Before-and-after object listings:
_ _ _ _

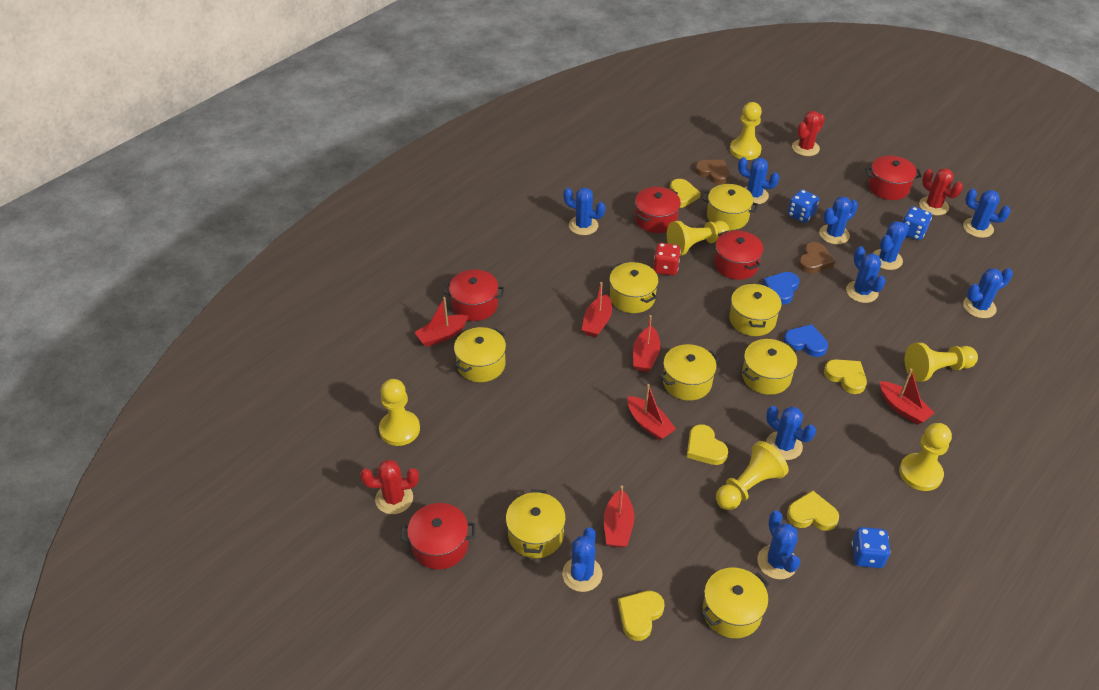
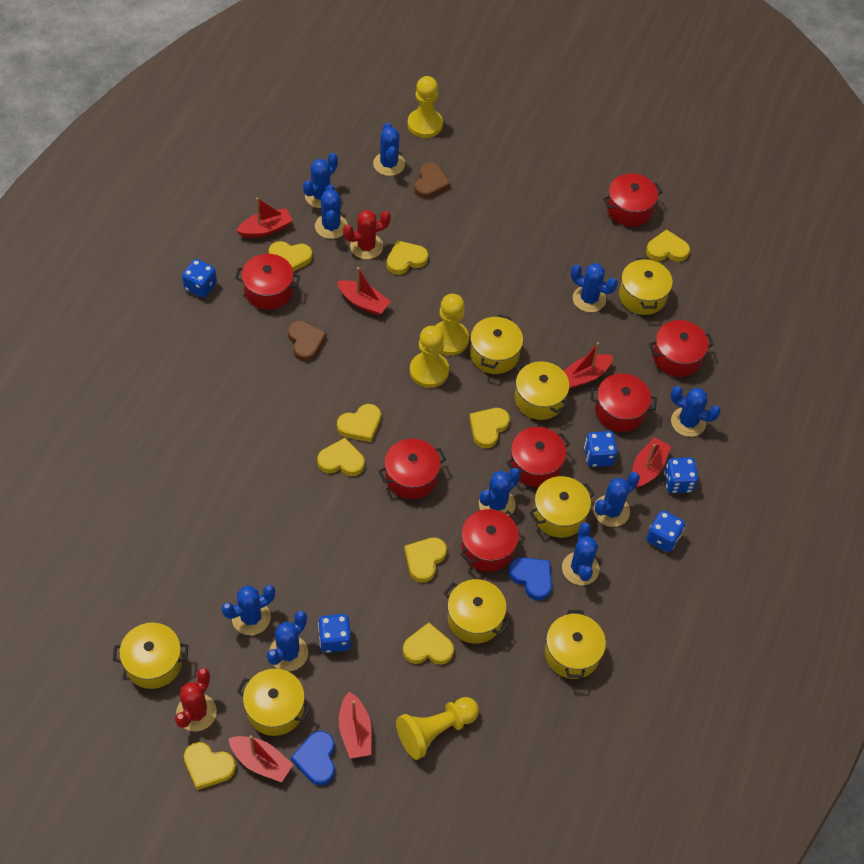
blue dice: 3 -> 5
red cactus: 3 -> 2
red dice: 1 -> 0
red pot: 5 -> 7
yellow heart: 5 -> 9
yellow pawn: 6 -> 4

_ _ _ _

● **Work task**
Please retype the records above exactly, leaving every image out.

● **Your response**
blue dice: 3 -> 5
red cactus: 3 -> 2
red dice: 1 -> 0
red pot: 5 -> 7
yellow heart: 5 -> 9
yellow pawn: 6 -> 4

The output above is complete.